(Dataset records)
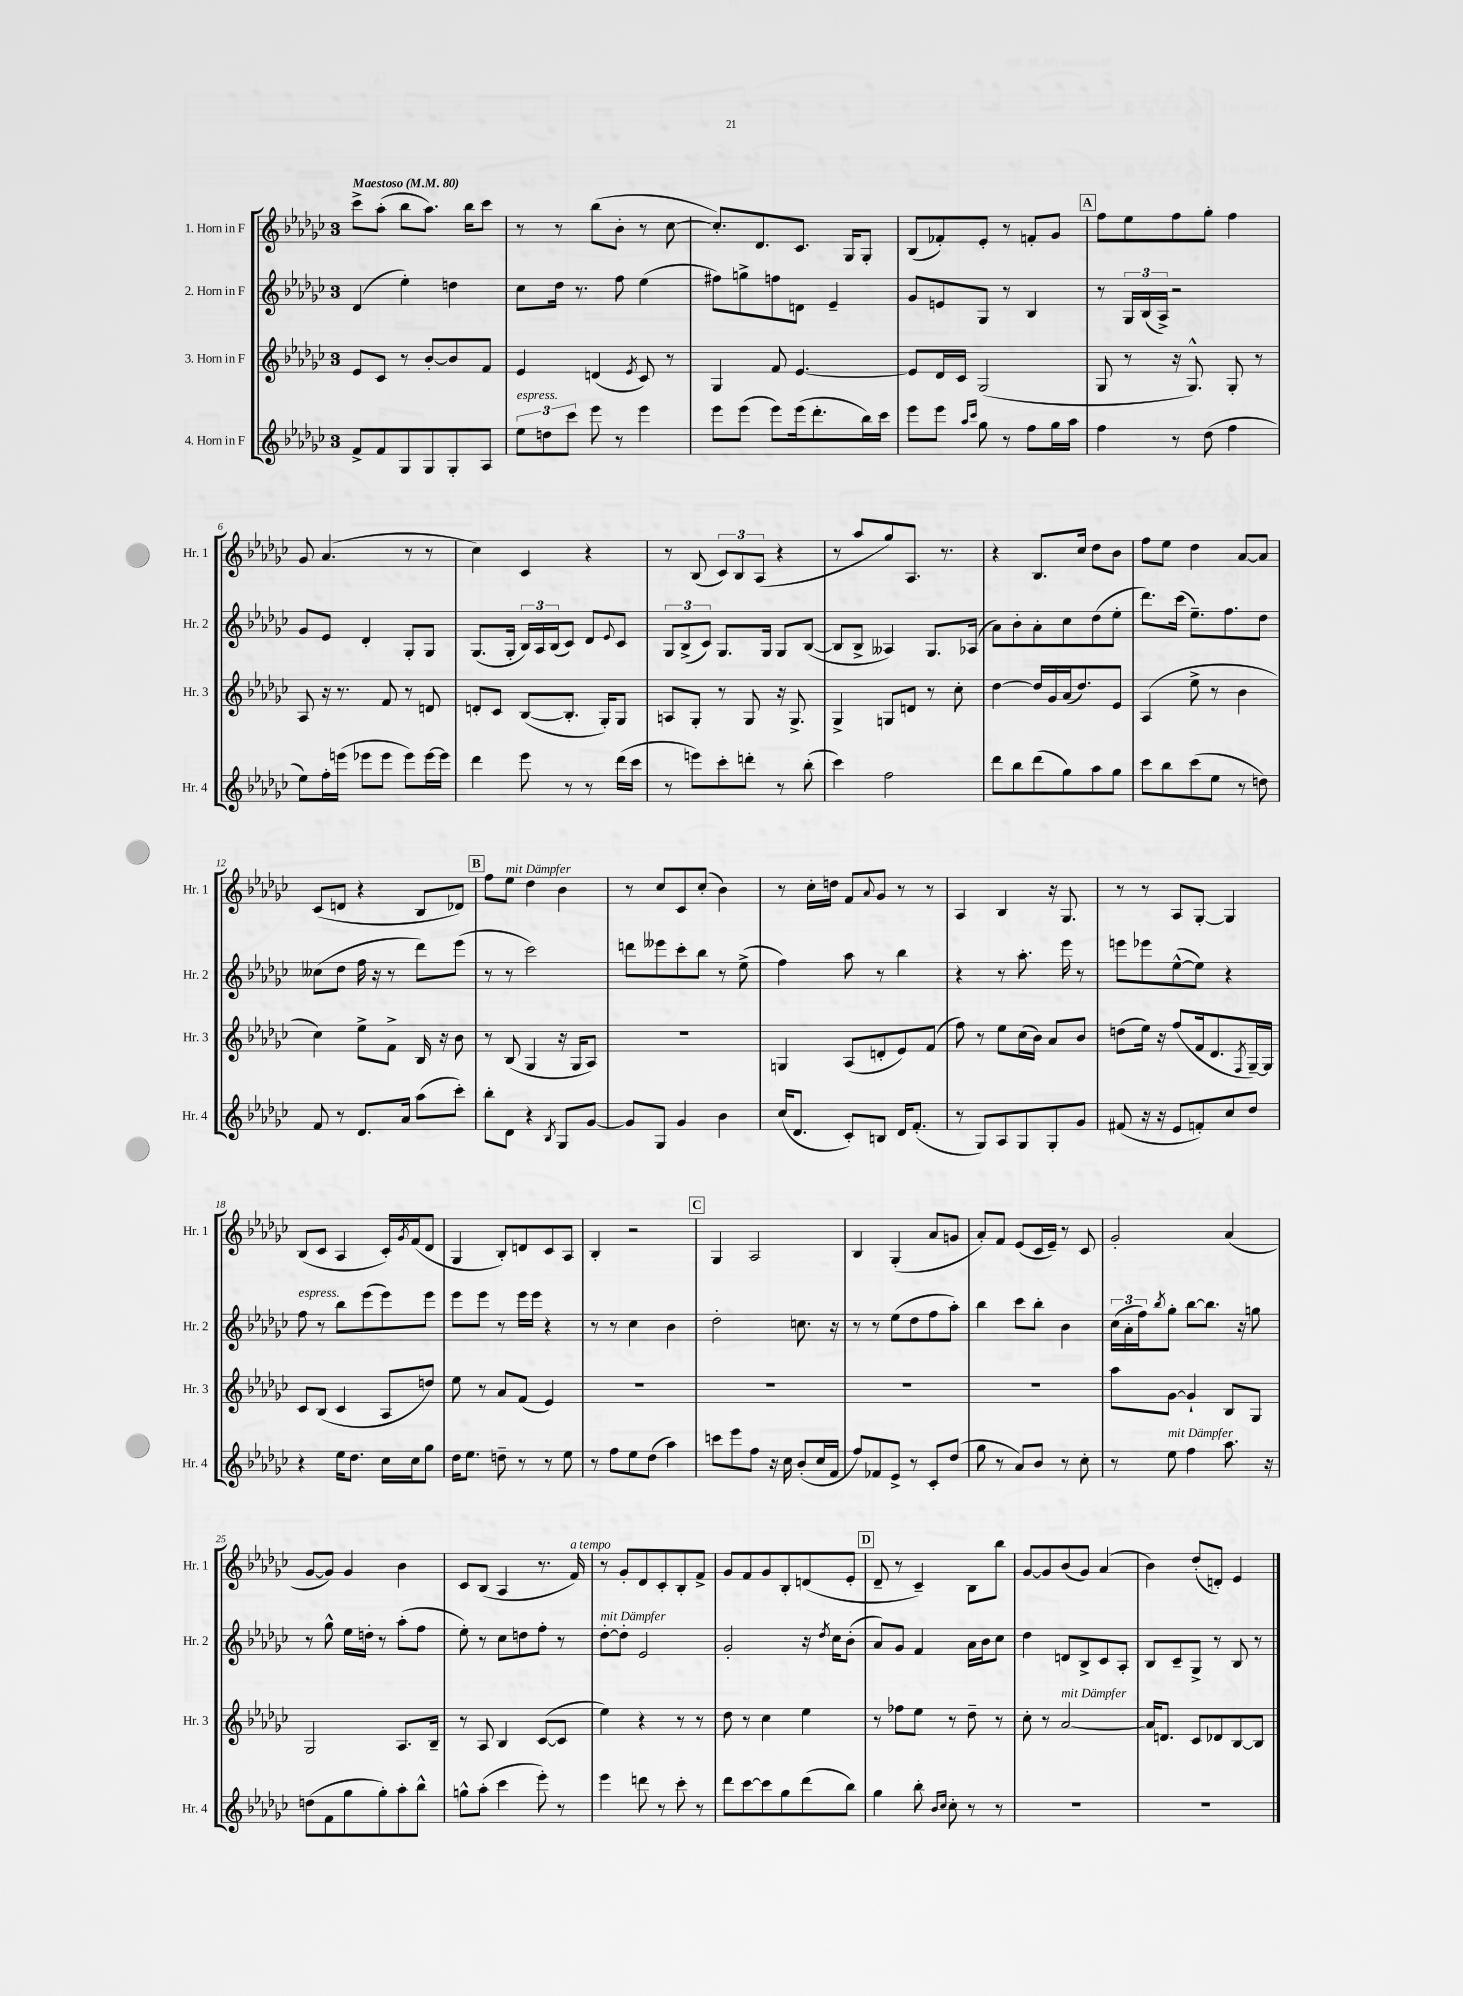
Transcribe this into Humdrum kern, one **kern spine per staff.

**kern	**kern	**kern	**kern
*staff4	*staff3	*staff2	*staff1
*clefG2	*clefG2	*clefG2	*clefG2
*k[b-e-a-d-g-c-]	*k[b-e-a-d-g-c-]	*k[b-e-a-d-g-c-]	*k[b-e-a-d-g-c-]
*M3/4	*M3/4	*M3/4	*M3/4
*MM80	*MM80	*MM80	*MM80
8f^	8e-	(4d-	8ccc-^
8f	8c-	.	(8aa-'
8G-	8r	4ee-')	8bb-
8G-	[8b-'	.	8.aa-)
8G-'	8b-]	4dd	.
.	.	.	16bb-
8A-	8f	.	8ccc-
=	=	=	=
12ee-	4e-	8cc-	8r
12dd	.	.	.
.	.	16dd-	8r
12ccc-	.	.	.
.	.	8.r	.
8eee-	(4d	.	(8bb-
8r	.	8ff	8b-'
.	8qe-	.	.
4eee-	8c-)	(4ee-	8r
.	8r	.	[8cc-
=	=	=	=
8eee-	4G-	8ff#)	8.cc-'])
(8eee-	.	8gg^	.
.	.	.	8.d-
8eee-)	8f	8ff	.
(16eee-	[4.e-	8d	8.c-
8.ddd-'	.	.	.
.	.	4e-~	.
.	.	.	16G-
16bb-)	.	.	8G-'
16ccc-	.	.	.
=	=	=	=
8eee-	8e-]	8g-	(8B-
8eee-	16d-	8e	8f-')
.	16c-	.	.
16qqaa-	.	.	.
16qqccc-	.	.	.
8gg-	(2G-	8G-	8e-'
8r	.	8r	8r
8ff	.	4B-	8f'
16gg-	.	.	8g-
16aa-	.	.	.
=	=	=	=
4ff	8G-	8r	8ff
.	8r	24G-	8ee-
.	.	(24B-	.
.	.	24A-^)	.
8r	16r	2r	8ff
.	8.G-^^)	.	.
(8dd-	.	.	8gg-'
4ff	8G-'	.	4ff
.	8r	.	.
=	=	=	=
8ee-)	8A-	8g-	8g-
16ff'	16r	8e-	(4.a-
(16eee	8.r	.	.
8eee-	.	4d-'	.
8eee-	8f	.	.
8eee-)	8r	8G-'	8r
[16eee-	8d	8G-	8r
16eee-]	.	.	.
=	=	=	=
4ddd-	8d'	(8.G-	4cc-)
.	8c-	.	.
.	.	16G-'	.
8eee-	([8B-	24B-)	4c-
.	.	24A-	.
.	.	(24B-	.
8r	8.B-']	8c-)	.
8r	.	8d-	4r
.	16G-')	.	.
.	.	8qqe-	.
(16ddd-	8G-	8c-	.
16ccc-	.	.	.
=	=	=	=
8r	8A	12G-	8r
.	.	(12B-^	.
8eee)	8G-'	.	(8B-
.	.	12c-)	.
8ccc-'	8r	8.G-	12c-)
.	.	.	12B-
8ddd'	8G-	.	.
.	.	.	(12A-
.	.	16G-	.
8r	16r	8G-	4r
.	8.G-^	.	.
(8bb-'	.	([8B-	.
=	=	=	=
4ccc-)	4G-^	8B-]	8r
.	.	8B-^	8aa-
2ff	8G	4A--)	8gg-)
.	8d	.	8.A-
.	8r	8.G-	.
.	.	.	8.r
.	8cc-'	.	.
.	.	(16A-	.
=	=	=	=
8ddd-	[4dd-	8a-)	4r
8bb-	.	8b-'	.
(8ddd-	16dd-]	8a-'	8.B-
.	16g-	.	.
8gg-)	(16a-	8cc-	.
.	8.dd-)	.	16cc-
8aa-	.	(8dd-	8dd-
8gg-	8e-	8ee-'	8b-
=	=	=	=
8ccc-	(4A-	8.ddd-)	8ff
8bb-	.	.	8ee-
.	.	(16ccc-	.
(8ccc-	8ee-^	8.ee-~)	4dd-
8ee-	8r	.	.
.	.	8.ff	.
8r	4b-	.	[8a-
8dd)	.	8dd-	8a-]
=	=	=	=
8f	4cc-)	(8cc--	(8c-
8r	.	8dd-	8d
8.d-	8ee-^	16ff	4r
.	.	16r	.
.	8f^	8r	.
16a-	.	.	.
(8aa-	16B-	8ddd-)	8B-
.	16r	.	.
8ccc-')	8b-	(8eee-	8d-)
=	=	=	=
8bb-'	8r	8r	8ff
8d-	(8B-	8r	8ee-
4r	4G-	2ccc-)	4dd-
8qB-	.	.	.
8G-	16r	.	4b-
.	16G-	.	.
[8g-	8A-)	.	.
=	=	=	=
8g-]	2.r	8ddd	8r
8G-	.	8eee--	8cc-
4g-	.	8ccc-'	8c-
.	.	8bb-	(8cc-'
4b-	.	8r	4b-)
.	.	(8ee-^	.
=	=	=	=
(16cc-	4G	4ff)	8r
8.d-	.	.	.
.	.	.	16cc-'
.	.	.	16dd
8c-')	(8A-	8aa-	8f
.	.	.	8qqa-
8B	8d'	8r	8g-
16d-	8e-)	4bb-	8r
(8.f'	.	.	.
.	(8f	.	8r
=	=	=	=
8r	8ff)	4r	4A-
8G-)	8r	.	.
8A-	8ee-	8r	4B-
8G-	(16cc-	8.aa-'	.
.	16b-)	.	.
8G-'	8a-	.	16r
.	.	16eee-	8.G-
8g-	8b-	8r	.
=	=	=	=
(8f#	(8dd	8eee	8r
16r	16ee-)	8eee-	8r
16r	16r	.	.
8e-	(8ff	([8ee-^^	8A-
8f')	16f	8ee-])	[8G-'
.	8.d-	.	.
8cc-	.	4r	4G-]
.	8qF	.	.
8dd-	[16G-~)	.	.
.	16G-]	.	.
=	=	=	=
4r	8c-	8ff	(8B-
.	(8B-	8r	8c-
16ee-	4c-	8bb-	4A-
8.dd-	.	.	.
.	.	(8eee-	.
16cc-	8A-	8eee-)	16c-')
.	.	.	8qg-
16cc-	.	.	(16f
8gg-	8dd)	8eee-	8d-
=	=	=	=
16dd-	8ee-	8eee-	4G-
8.ee-	.	.	.
.	8r	8eee-	.
8dd~	8a-	8r	8B-')
8r	(8f	16eee-	8d
.	.	16eee-	.
8r	4e-)	4r	8c-
8ee-	.	.	8A-
=	=	=	=
8r	2.r	8r	4B-'
8ff	.	8r	.
8ee-	.	4cc-	2r
(8dd-	.	.	.
4aa-)	.	4b-	.
=	=	=	=
8ccc	2.r	2dd-'	4G-
8eee-	.	.	.
8ff	.	.	2A-
16r	.	.	.
16cc-	.	.	.
(8b-'	.	8.cc	.
16cc-	.	.	.
16f	.	16r	.
=	=	=	=
8ff)	2.r	8r	4B-
8f-	.	8r	.
8e-^	.	(8ee-	(4G-'
8r	.	8dd-	.
8c-'	.	8ff	8a-
(8dd-	.	8aa-')	8g
=	=	=	=
8gg-	2.r	4bb-	8a-')
8r	.	.	8f
8a-)	.	8ccc-	(8e-
8b-	.	8bb-'	16c-
.	.	.	16e-~)
8r	.	4b-	8r
8cc-'	.	.	8c-
=	=	=	=
8r	8aa-	(24cc-	2g-'
.	.	24a-'	.
.	.	24ff)	.
.	.	8qbb-	.
8ee-	[8g-	8gg-'	.
4ff	4g-`]	[8bb-	.
.	.	8.bb-]	.
8.aa-	8B-	.	(4a-
.	.	16r	.
.	8G-	8gg	.
16r	.	.	.
=	=	=	=
(8dd	2G-	8r	[8g-
8f	.	8gg-^^	8g-])
8gg-	.	16ee-	4g-
.	.	16dd'	.
8gg-')	.	8r	.
8aa-'	8.A-	(8aa-'	4b-
8bb-^^	.	8ff	.
.	16B-~	.	.
=	=	=	=
8gg^^	8r	8ee-')	8c-
(8aa-'	8A-	8r	(8B-
4ccc-	4B-	8cc-	4A-
.	.	8dd	.
8eee-')	([8c-	8ff'	8.r
8r	8c-]	8r	.
.	.	.	16f)
=	=	=	=
4eee-	4ee-)	[8dd-'	8r
.	.	8dd-']	8g-'
8ddd	4r	2e-	8d-
8r	.	.	8c-'
8ccc-'	8r	.	8B-'
8r	8r	.	8f^
=	=	=	=
8ddd-	8dd-	2g-'	8g-
[8ccc-	8r	.	8f
8ccc-]	4cc-	.	8g-
8gg-	.	.	8B-'
(8ddd-	4ee-	16r	(8d
.	.	8qdd-	.
.	.	16cc-	.
8bb-)	.	(8b-'	8e-'
=	=	=	=
4gg-	8r	8a-)	8d-~
.	8ff-	8g-	8r
8bb-'	8ee-	4f	4c-~)
16qqb-	.	.	.
16qqcc-	.	.	.
8cc-'	8r	.	.
8r	8dd-~	16a-	8B-
.	.	16b-	.
8r	8r	8cc-	8bb-
=	=	=	=
2.r	8cc-'	4dd-	[8g-
.	8r	.	8g-]
.	[2a-	8d	(8b-
.	.	8B-^	8g-)
.	.	8c-	(4a-
.	.	8A-'	.
=	=	=	=
2.r	16a-]	8B-	4b-)
.	8.d	.	.
.	.	8c-~	.
.	8c-	8G-^	(8dd-'
.	8d-	8r	8d')
.	[8B-	8B-	4e-
.	8B-]	8r	.
==	==	==	==
*-	*-	*-	*-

The request: How many lines of the listing contain the string "kern"? Case counts, so match only that exact capitalization, and reply with the number alone.

Exercise output: 2